▸ Task details
Return all the data exactly, keeping the pictures out.

▸ Source data
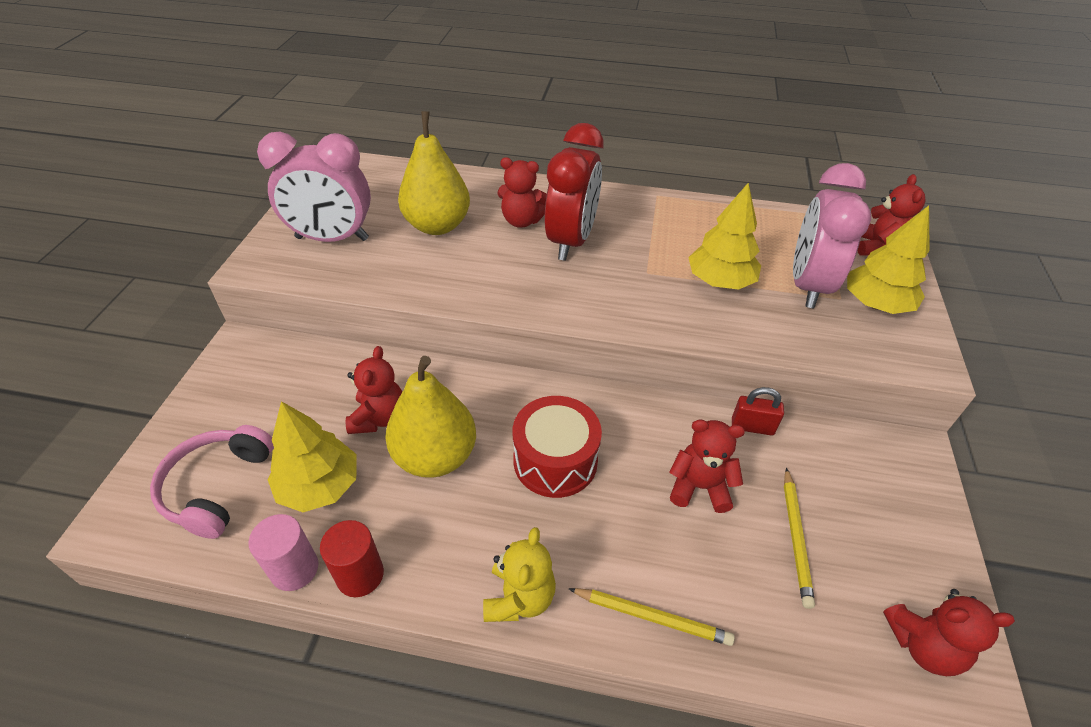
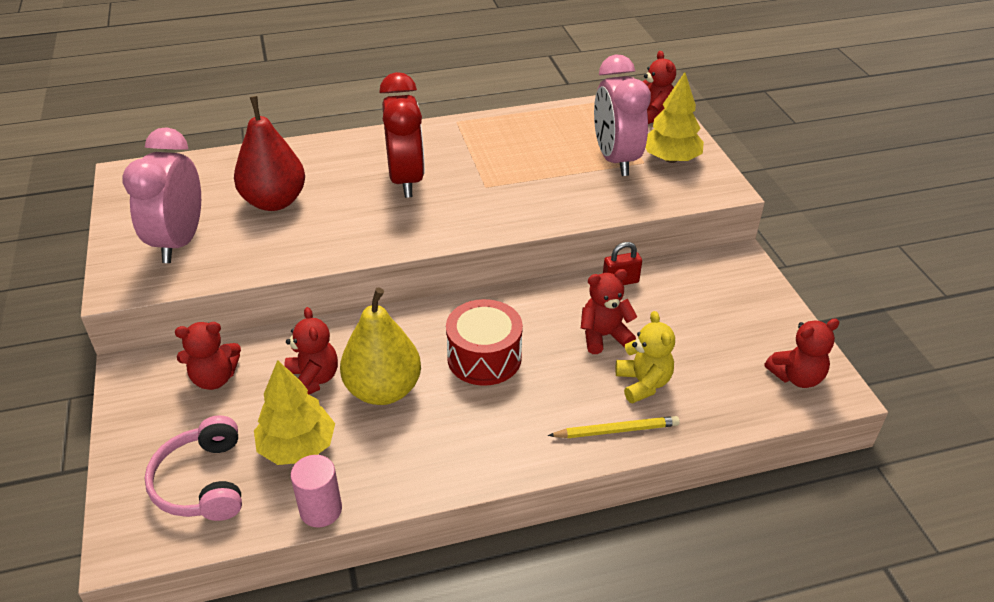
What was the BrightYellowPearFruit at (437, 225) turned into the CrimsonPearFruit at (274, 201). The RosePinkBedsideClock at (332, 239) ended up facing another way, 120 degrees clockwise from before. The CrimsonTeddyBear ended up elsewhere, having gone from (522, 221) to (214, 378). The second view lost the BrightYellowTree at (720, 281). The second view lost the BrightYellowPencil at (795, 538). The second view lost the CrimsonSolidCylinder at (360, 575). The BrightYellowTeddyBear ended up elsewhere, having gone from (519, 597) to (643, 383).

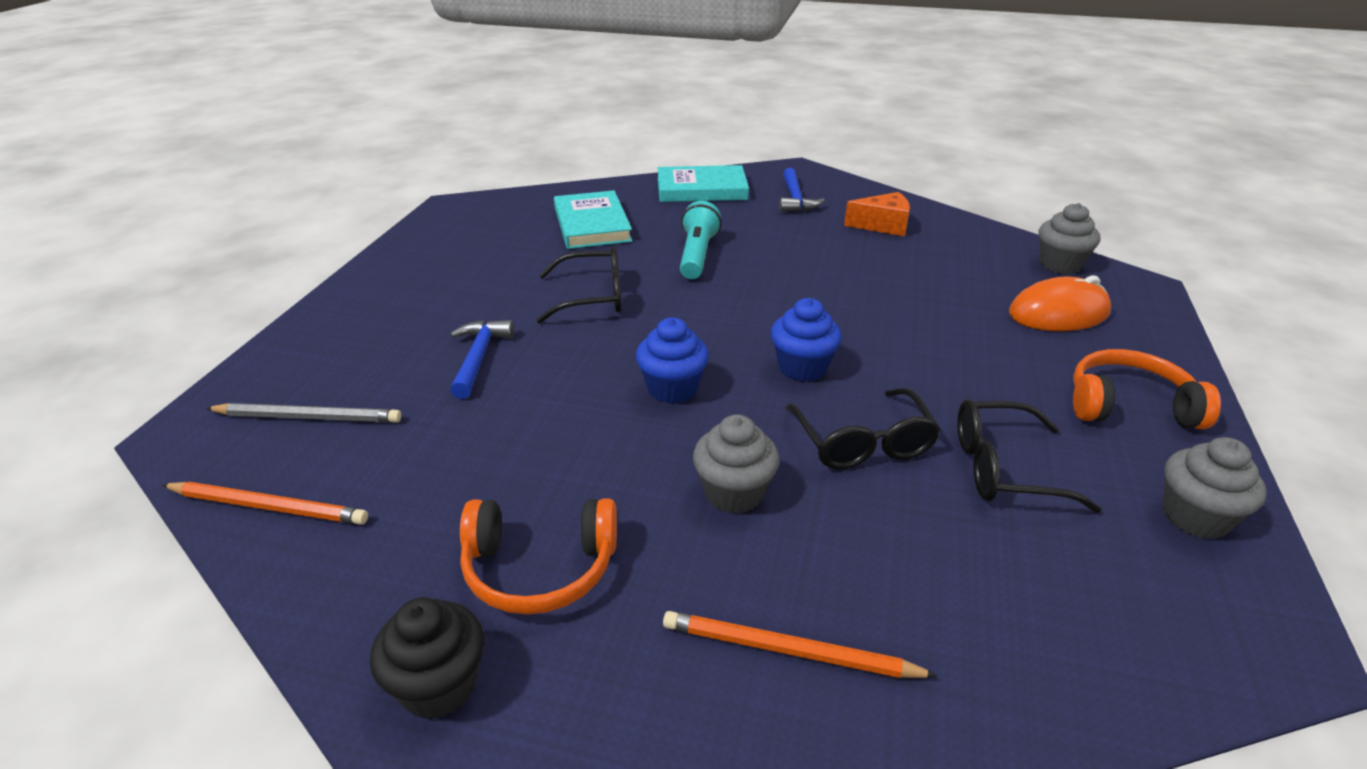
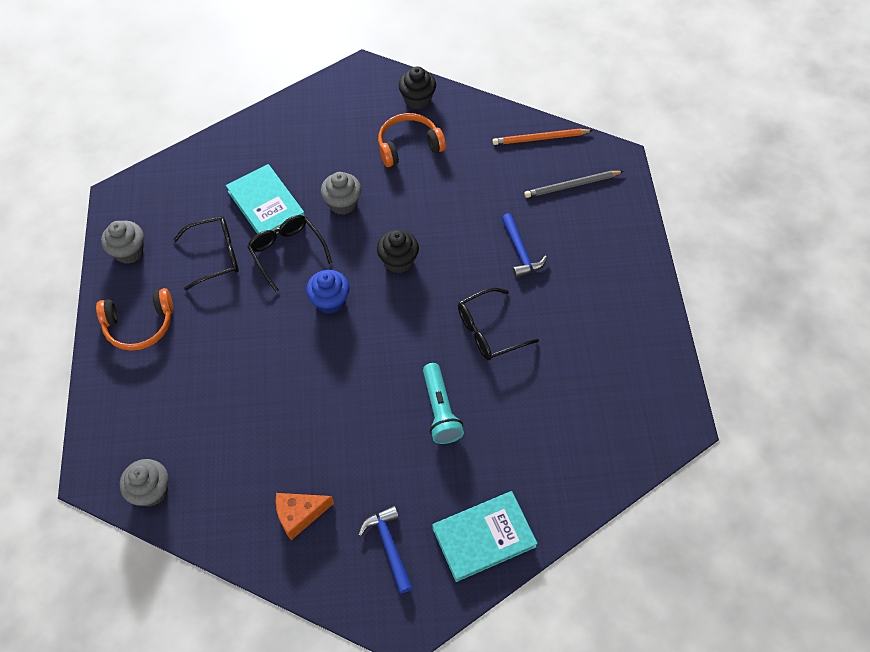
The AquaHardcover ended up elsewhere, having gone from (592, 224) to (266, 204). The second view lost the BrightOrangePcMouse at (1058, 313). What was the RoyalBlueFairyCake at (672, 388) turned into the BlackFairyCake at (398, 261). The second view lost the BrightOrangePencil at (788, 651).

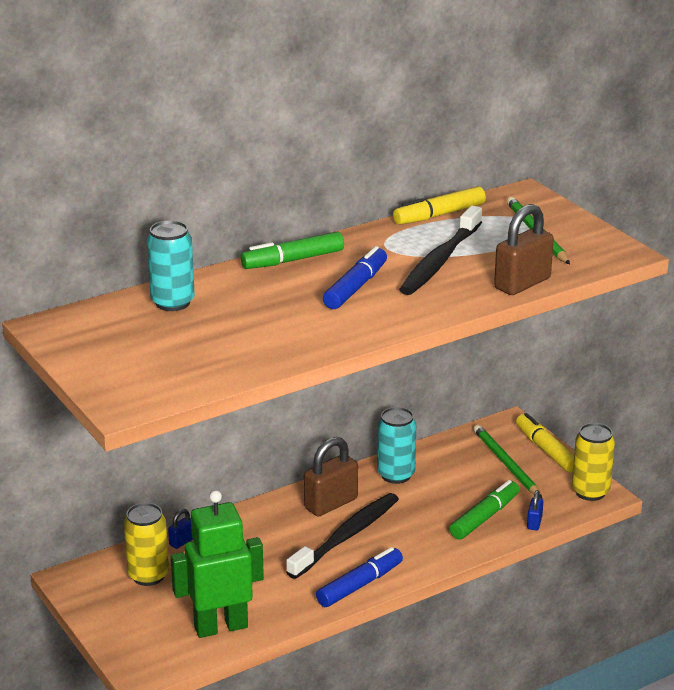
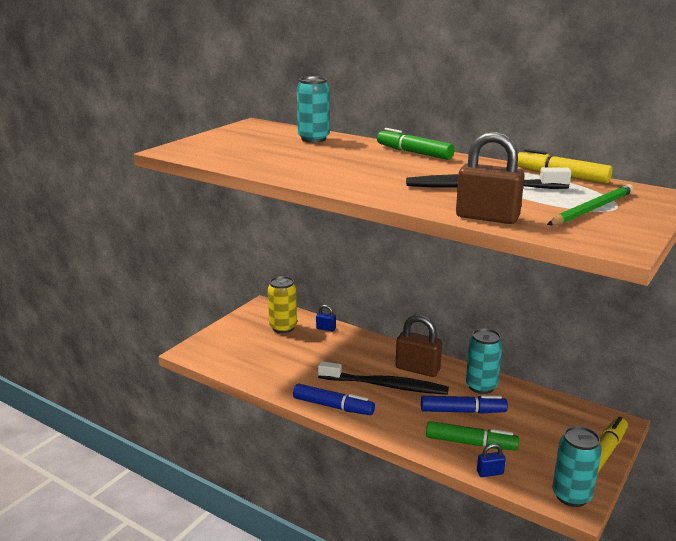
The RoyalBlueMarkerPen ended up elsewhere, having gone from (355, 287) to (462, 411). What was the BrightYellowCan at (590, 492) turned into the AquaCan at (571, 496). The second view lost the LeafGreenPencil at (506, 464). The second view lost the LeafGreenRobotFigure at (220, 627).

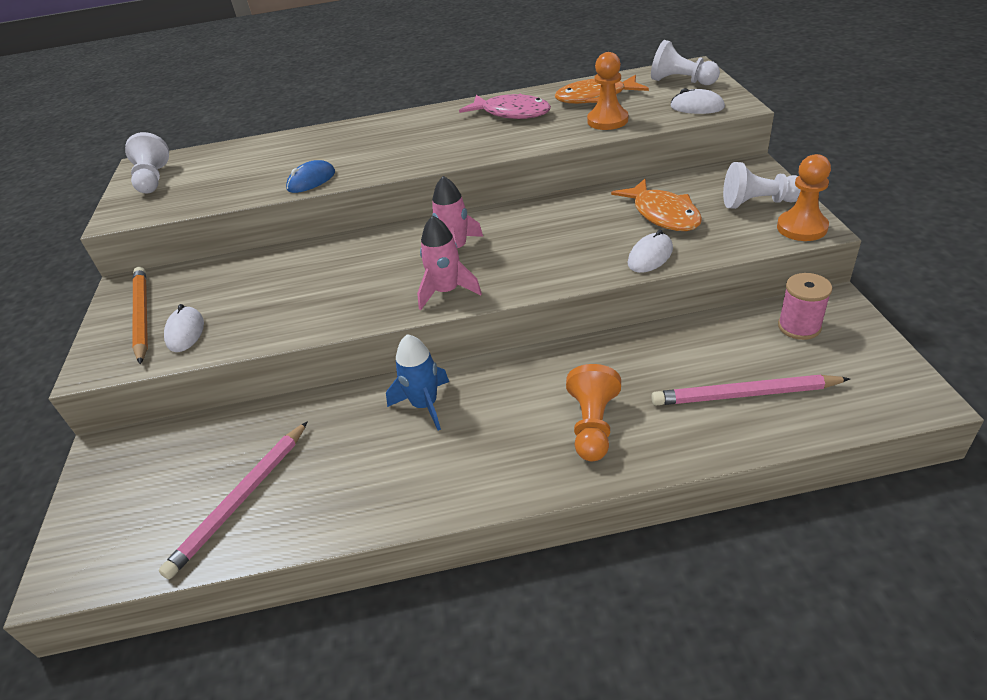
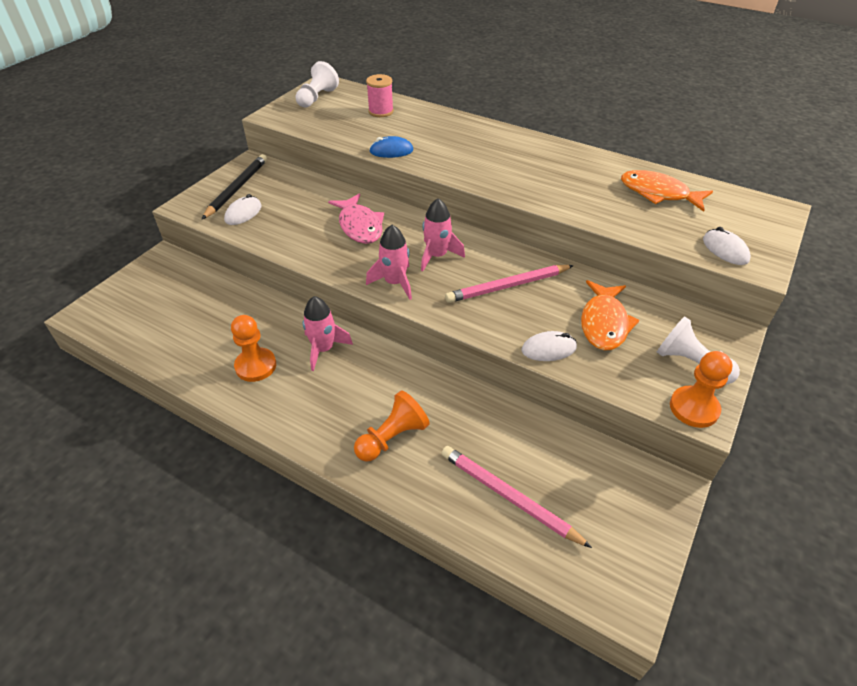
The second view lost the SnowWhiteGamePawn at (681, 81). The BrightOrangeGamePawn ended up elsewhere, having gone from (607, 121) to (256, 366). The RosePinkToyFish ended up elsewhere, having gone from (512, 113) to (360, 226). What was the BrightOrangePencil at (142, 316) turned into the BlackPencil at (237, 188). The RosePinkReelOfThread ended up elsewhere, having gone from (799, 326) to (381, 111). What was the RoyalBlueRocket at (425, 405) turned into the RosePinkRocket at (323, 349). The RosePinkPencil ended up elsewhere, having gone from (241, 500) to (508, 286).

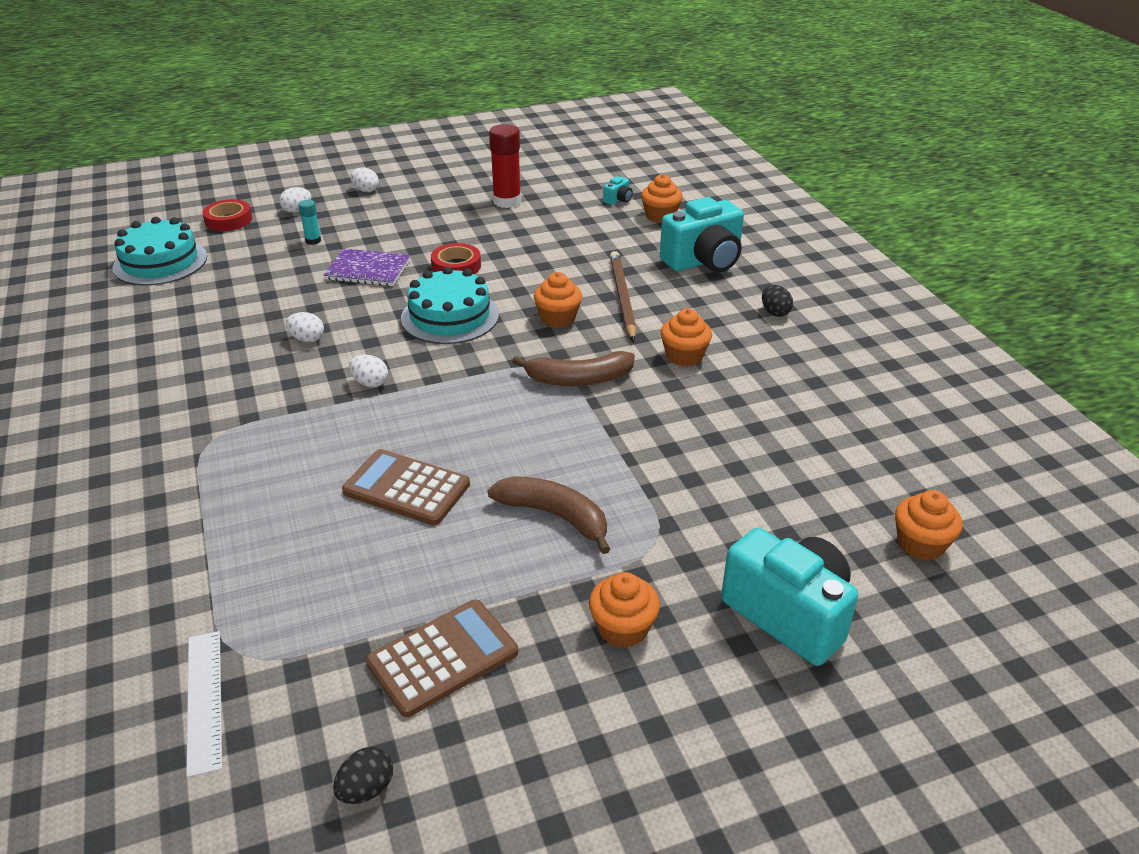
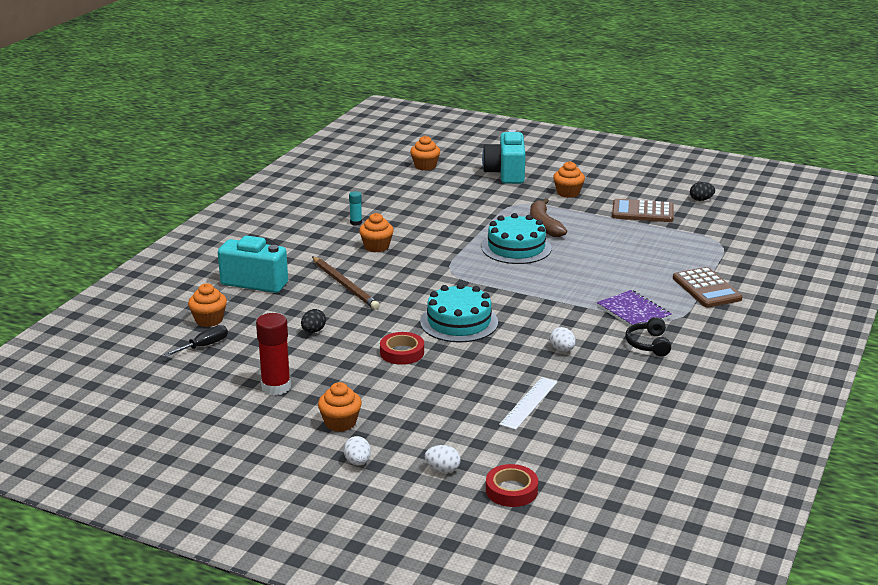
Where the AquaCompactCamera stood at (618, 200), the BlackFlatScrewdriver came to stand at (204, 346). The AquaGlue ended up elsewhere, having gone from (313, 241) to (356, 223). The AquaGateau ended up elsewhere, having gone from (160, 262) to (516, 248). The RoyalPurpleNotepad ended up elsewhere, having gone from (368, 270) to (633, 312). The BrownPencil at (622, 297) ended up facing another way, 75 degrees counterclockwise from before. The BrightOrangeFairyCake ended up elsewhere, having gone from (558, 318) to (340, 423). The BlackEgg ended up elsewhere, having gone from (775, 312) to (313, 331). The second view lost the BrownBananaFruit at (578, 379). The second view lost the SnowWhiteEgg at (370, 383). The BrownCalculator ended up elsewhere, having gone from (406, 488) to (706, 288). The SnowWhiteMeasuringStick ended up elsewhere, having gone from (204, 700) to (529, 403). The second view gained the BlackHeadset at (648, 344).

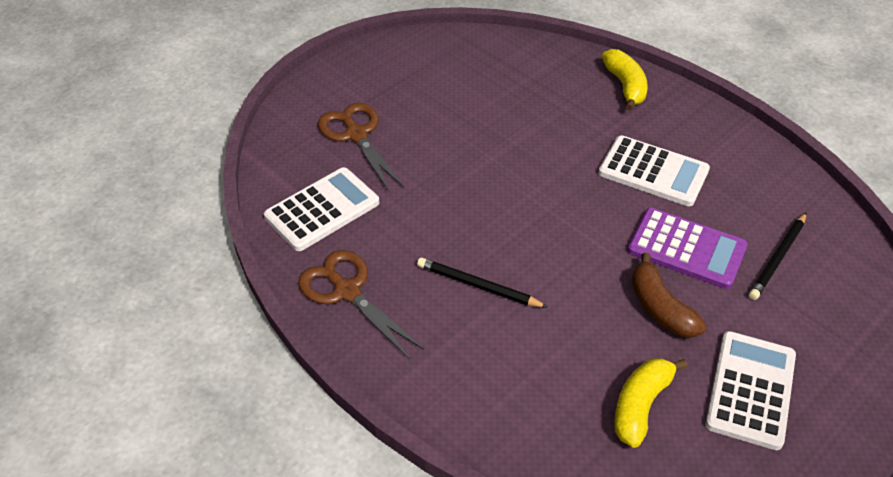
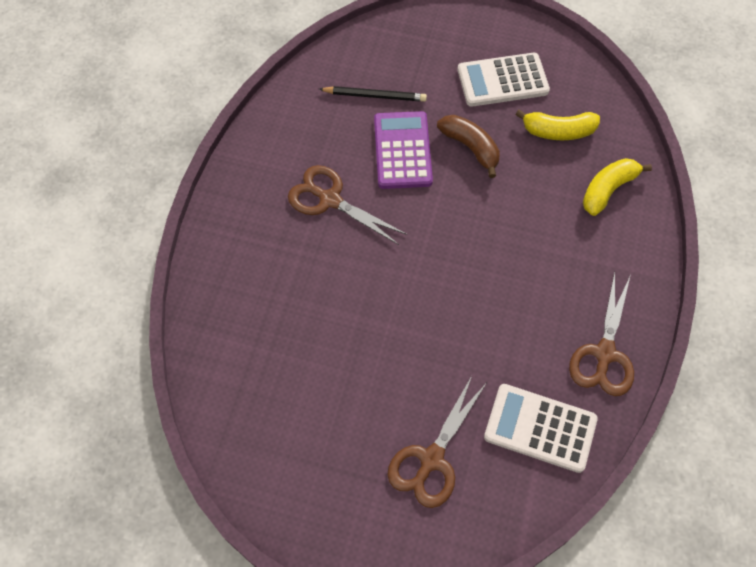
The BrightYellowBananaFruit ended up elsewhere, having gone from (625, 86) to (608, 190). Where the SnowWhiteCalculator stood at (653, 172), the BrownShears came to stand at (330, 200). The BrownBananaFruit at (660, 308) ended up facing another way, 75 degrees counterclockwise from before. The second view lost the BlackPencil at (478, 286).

▸ Exercise answer
What was the BrightYellowPearFruit at (437, 225) turned into the CrimsonPearFruit at (274, 201). The RosePinkBedsideClock at (332, 239) ended up facing another way, 120 degrees clockwise from before. The CrimsonTeddyBear ended up elsewhere, having gone from (522, 221) to (214, 378). The second view lost the BrightYellowTree at (720, 281). The second view lost the BrightYellowPencil at (795, 538). The second view lost the CrimsonSolidCylinder at (360, 575). The BrightYellowTeddyBear ended up elsewhere, having gone from (519, 597) to (643, 383).

The AquaHardcover ended up elsewhere, having gone from (592, 224) to (266, 204). The second view lost the BrightOrangePcMouse at (1058, 313). What was the RoyalBlueFairyCake at (672, 388) turned into the BlackFairyCake at (398, 261). The second view lost the BrightOrangePencil at (788, 651).

The RoyalBlueMarkerPen ended up elsewhere, having gone from (355, 287) to (462, 411). What was the BrightYellowCan at (590, 492) turned into the AquaCan at (571, 496). The second view lost the LeafGreenPencil at (506, 464). The second view lost the LeafGreenRobotFigure at (220, 627).

The second view lost the SnowWhiteGamePawn at (681, 81). The BrightOrangeGamePawn ended up elsewhere, having gone from (607, 121) to (256, 366). The RosePinkToyFish ended up elsewhere, having gone from (512, 113) to (360, 226). What was the BrightOrangePencil at (142, 316) turned into the BlackPencil at (237, 188). The RosePinkReelOfThread ended up elsewhere, having gone from (799, 326) to (381, 111). What was the RoyalBlueRocket at (425, 405) turned into the RosePinkRocket at (323, 349). The RosePinkPencil ended up elsewhere, having gone from (241, 500) to (508, 286).

Where the AquaCompactCamera stood at (618, 200), the BlackFlatScrewdriver came to stand at (204, 346). The AquaGlue ended up elsewhere, having gone from (313, 241) to (356, 223). The AquaGateau ended up elsewhere, having gone from (160, 262) to (516, 248). The RoyalPurpleNotepad ended up elsewhere, having gone from (368, 270) to (633, 312). The BrownPencil at (622, 297) ended up facing another way, 75 degrees counterclockwise from before. The BrightOrangeFairyCake ended up elsewhere, having gone from (558, 318) to (340, 423). The BlackEgg ended up elsewhere, having gone from (775, 312) to (313, 331). The second view lost the BrownBananaFruit at (578, 379). The second view lost the SnowWhiteEgg at (370, 383). The BrownCalculator ended up elsewhere, having gone from (406, 488) to (706, 288). The SnowWhiteMeasuringStick ended up elsewhere, having gone from (204, 700) to (529, 403). The second view gained the BlackHeadset at (648, 344).

The BrightYellowBananaFruit ended up elsewhere, having gone from (625, 86) to (608, 190). Where the SnowWhiteCalculator stood at (653, 172), the BrownShears came to stand at (330, 200). The BrownBananaFruit at (660, 308) ended up facing another way, 75 degrees counterclockwise from before. The second view lost the BlackPencil at (478, 286).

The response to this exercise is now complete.